RECORD EXCERPTS

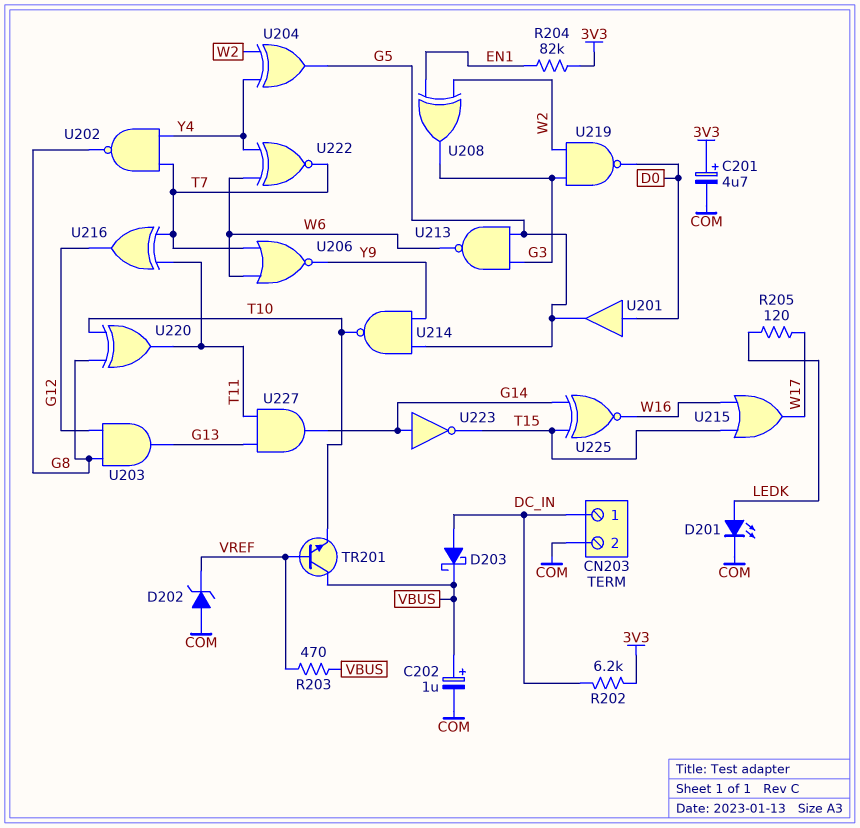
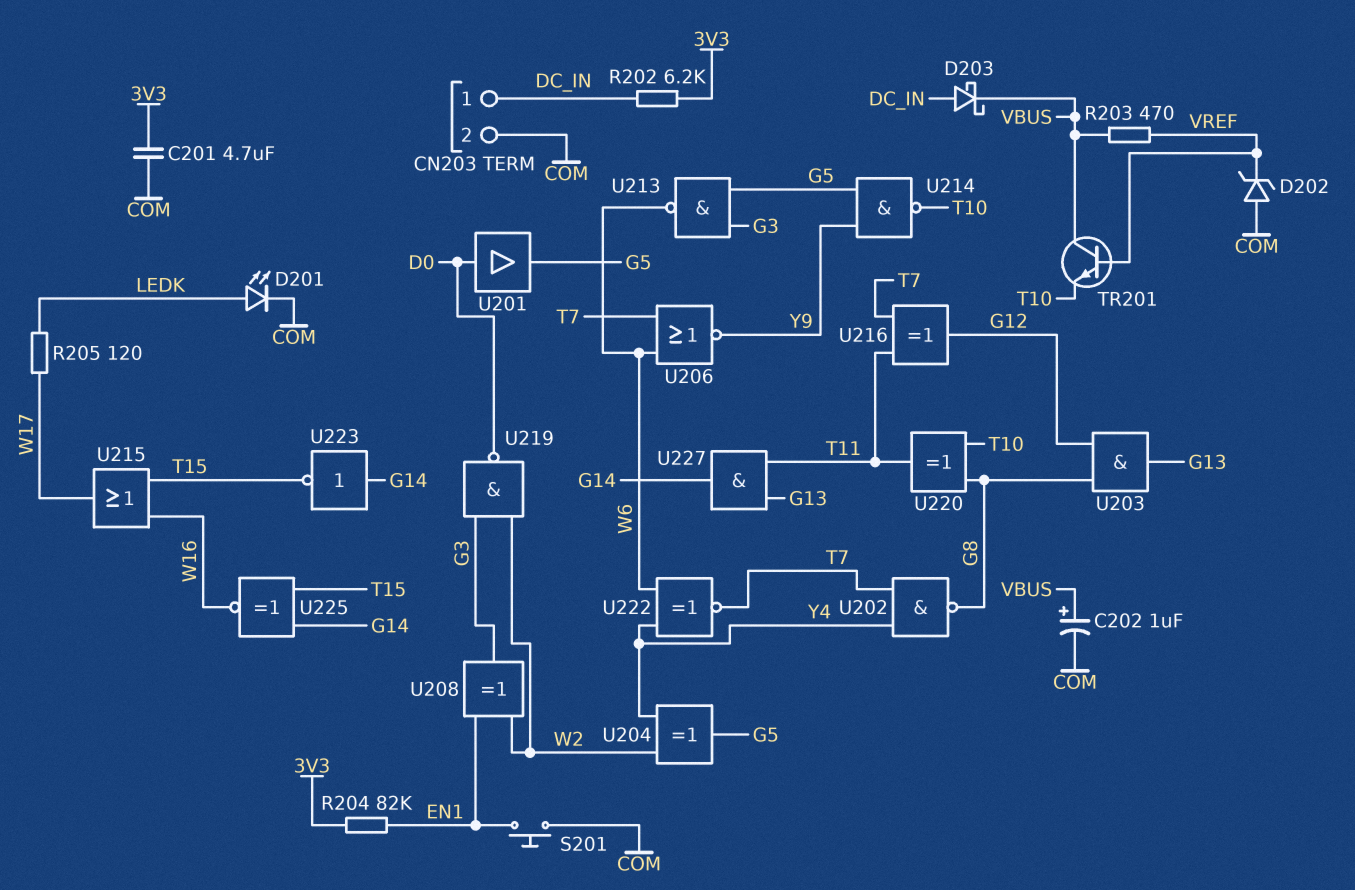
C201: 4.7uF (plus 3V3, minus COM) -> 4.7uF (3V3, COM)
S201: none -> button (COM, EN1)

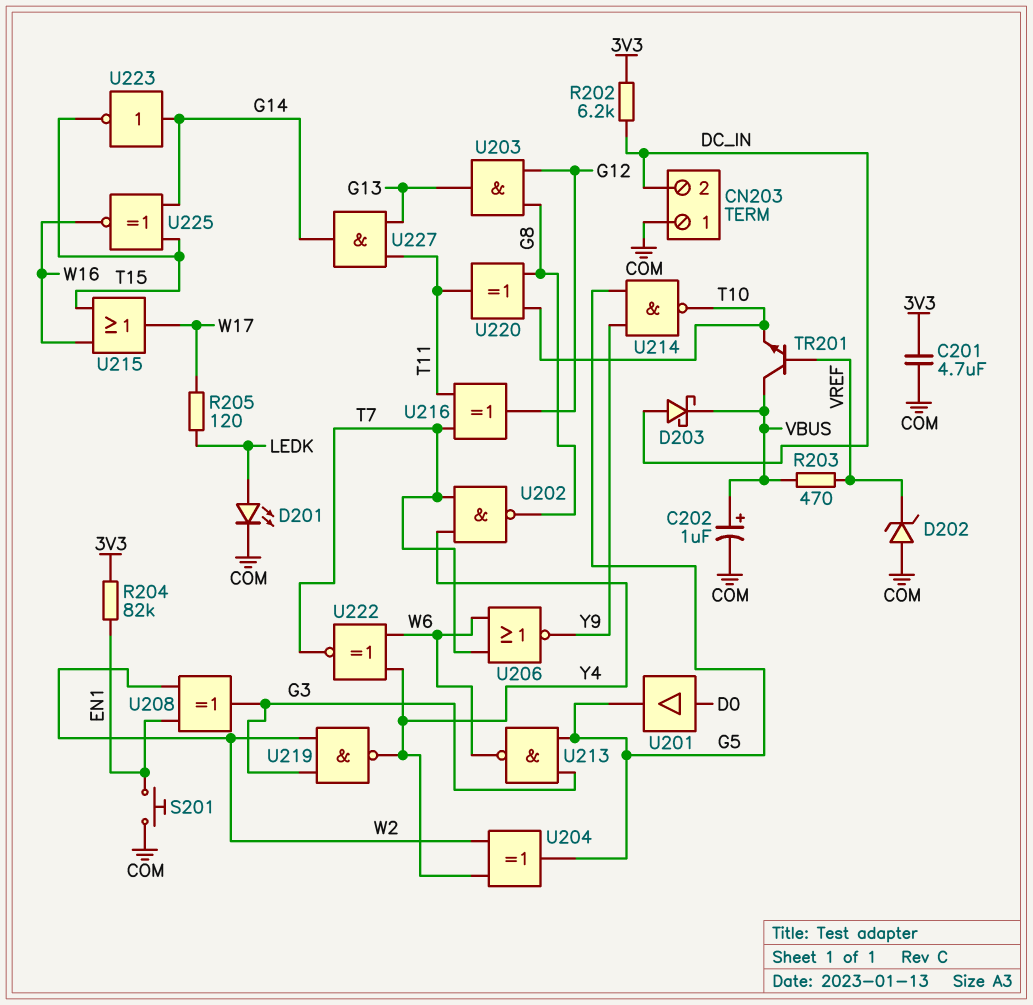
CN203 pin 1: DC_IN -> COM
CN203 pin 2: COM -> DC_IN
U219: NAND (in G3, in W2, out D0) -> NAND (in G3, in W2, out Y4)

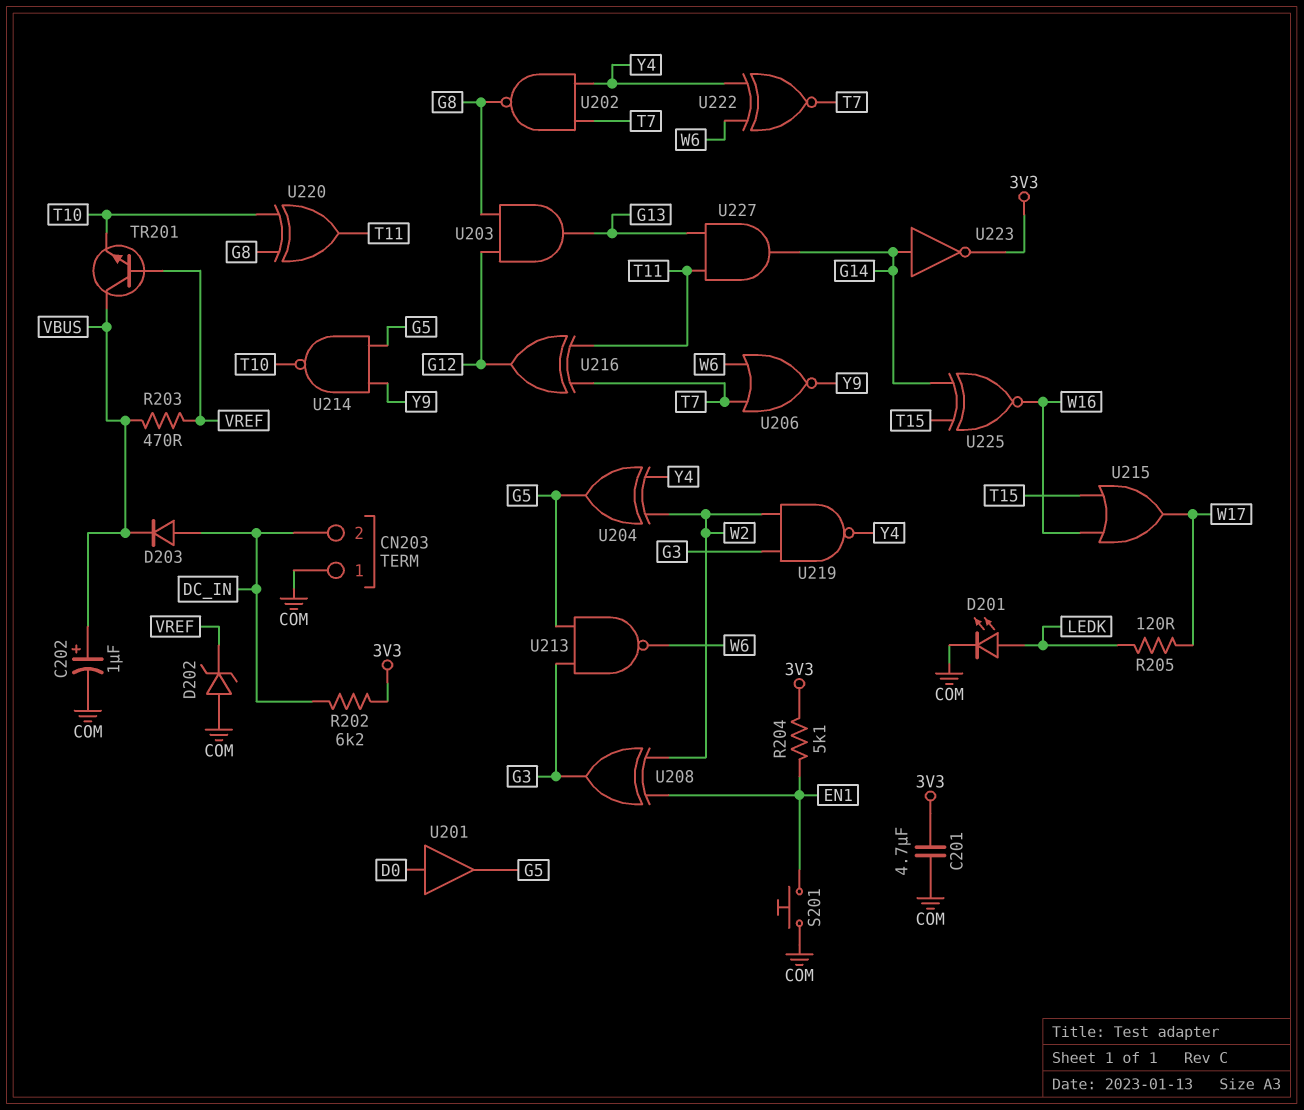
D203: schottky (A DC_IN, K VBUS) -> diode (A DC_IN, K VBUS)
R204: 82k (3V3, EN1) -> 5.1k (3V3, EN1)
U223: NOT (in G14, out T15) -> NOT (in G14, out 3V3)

TASK DIRECTIONS
Return only the lines from the one that contains "CN203 pin 1: DC_IN -> COM" through the closing line of the data, inclusive, reproduced exactly and with every picture left out.

SOLUTION TO THIS TASK
CN203 pin 1: DC_IN -> COM
CN203 pin 2: COM -> DC_IN
U219: NAND (in G3, in W2, out D0) -> NAND (in G3, in W2, out Y4)

D203: schottky (A DC_IN, K VBUS) -> diode (A DC_IN, K VBUS)
R204: 82k (3V3, EN1) -> 5.1k (3V3, EN1)
U223: NOT (in G14, out T15) -> NOT (in G14, out 3V3)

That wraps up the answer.